[Exercise details] The answer should be an exact repeat of the stretch of material below from the line containing "purple brick C3" through the line containing "cyan round brick".

[Material for this task]
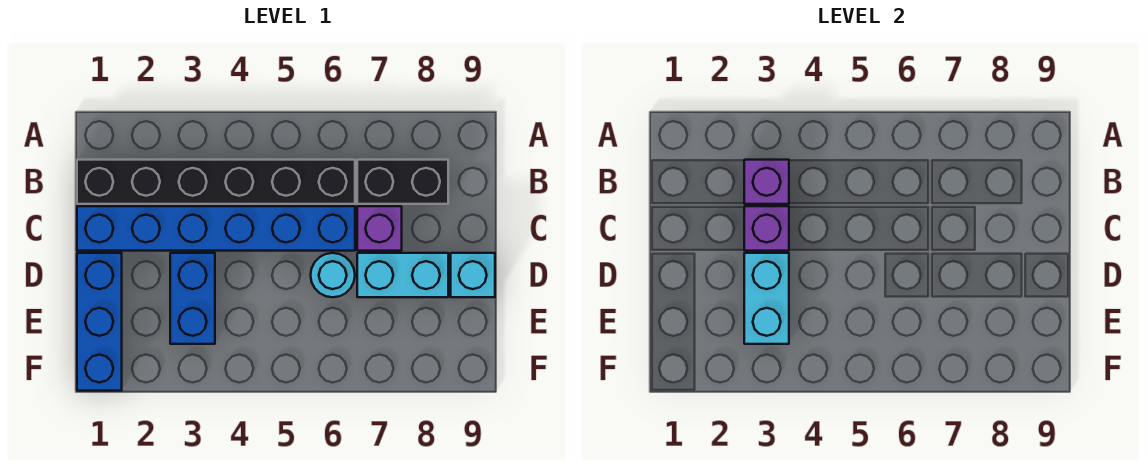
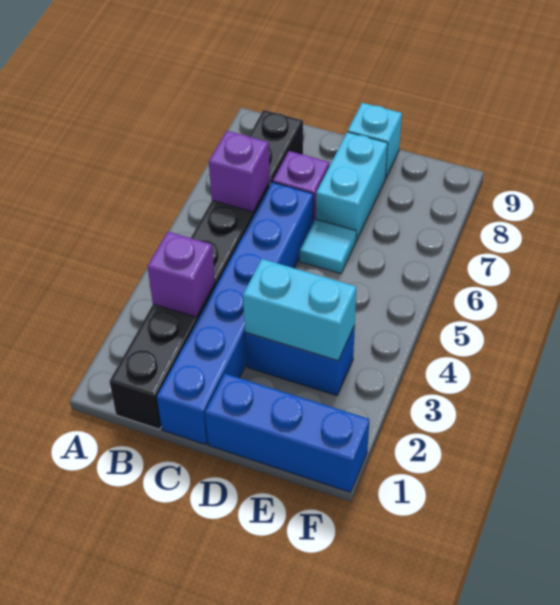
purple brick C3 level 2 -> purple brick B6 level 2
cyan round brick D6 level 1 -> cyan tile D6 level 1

---

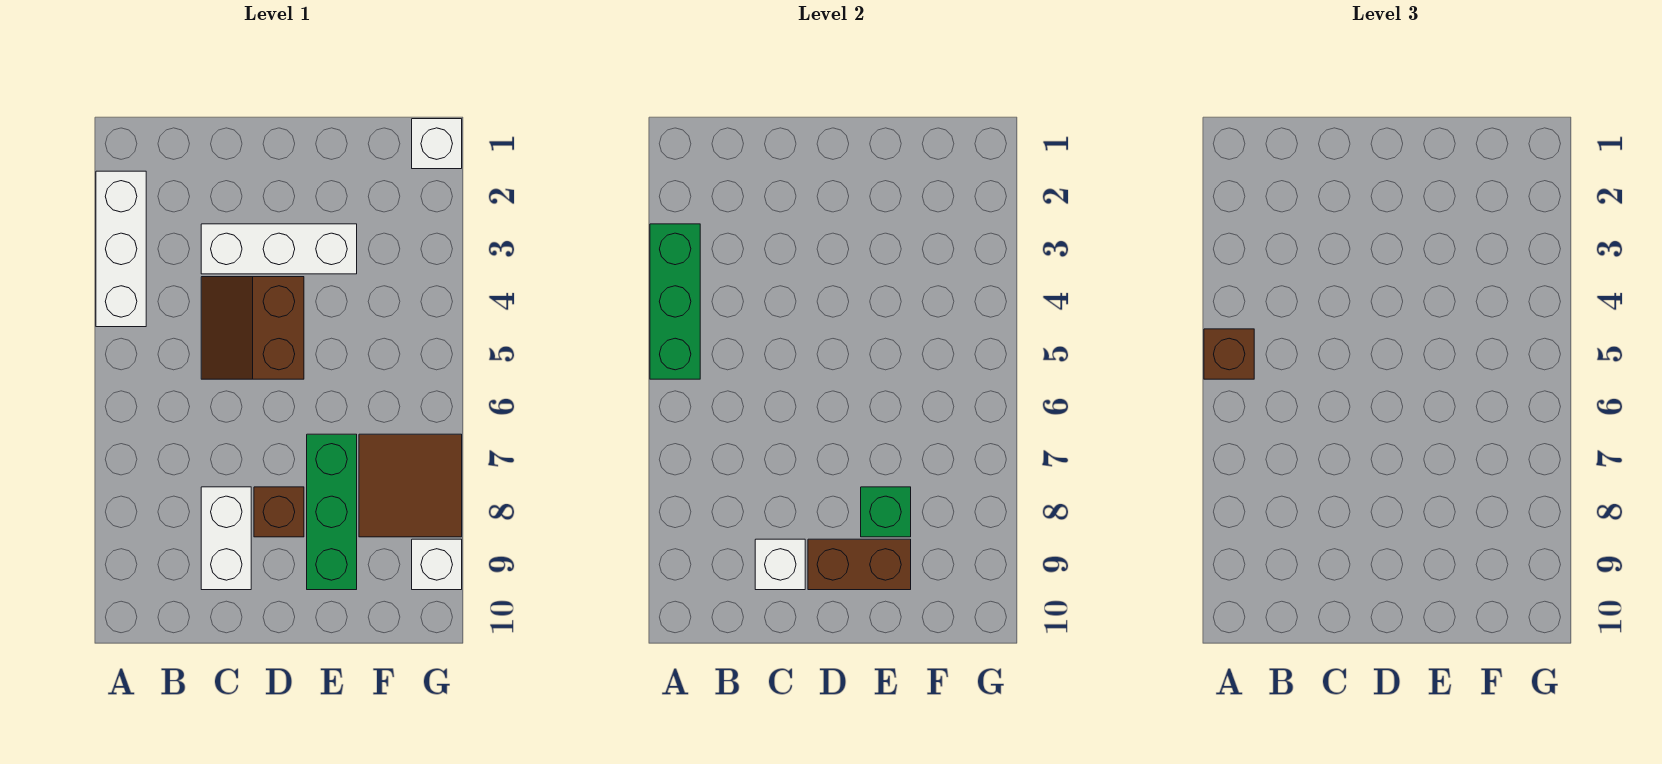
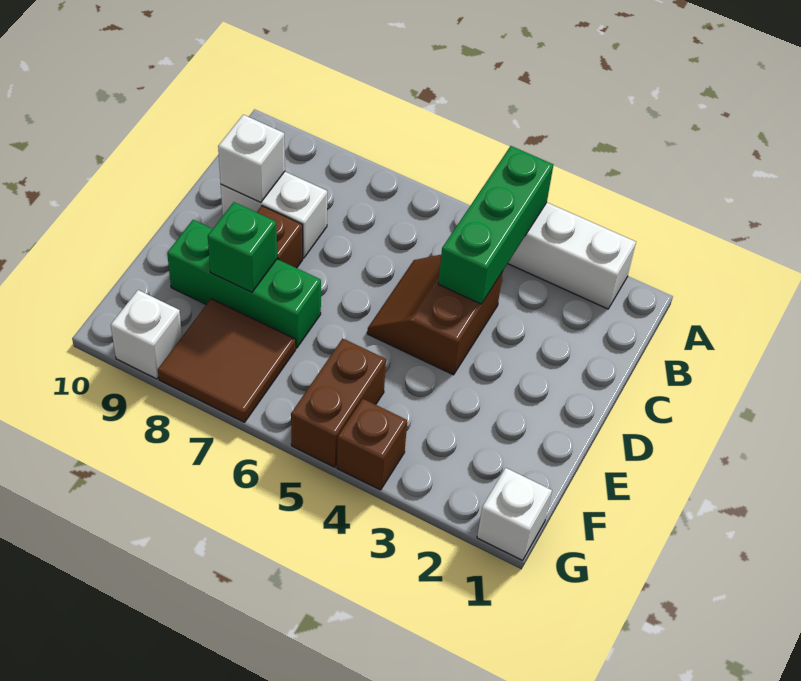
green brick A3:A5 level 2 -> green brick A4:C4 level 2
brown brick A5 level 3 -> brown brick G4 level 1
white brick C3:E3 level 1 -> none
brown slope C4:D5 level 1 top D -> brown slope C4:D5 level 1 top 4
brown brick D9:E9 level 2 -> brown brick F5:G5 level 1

[Your response]
purple brick C3 level 2 -> purple brick B6 level 2
cyan round brick D6 level 1 -> cyan tile D6 level 1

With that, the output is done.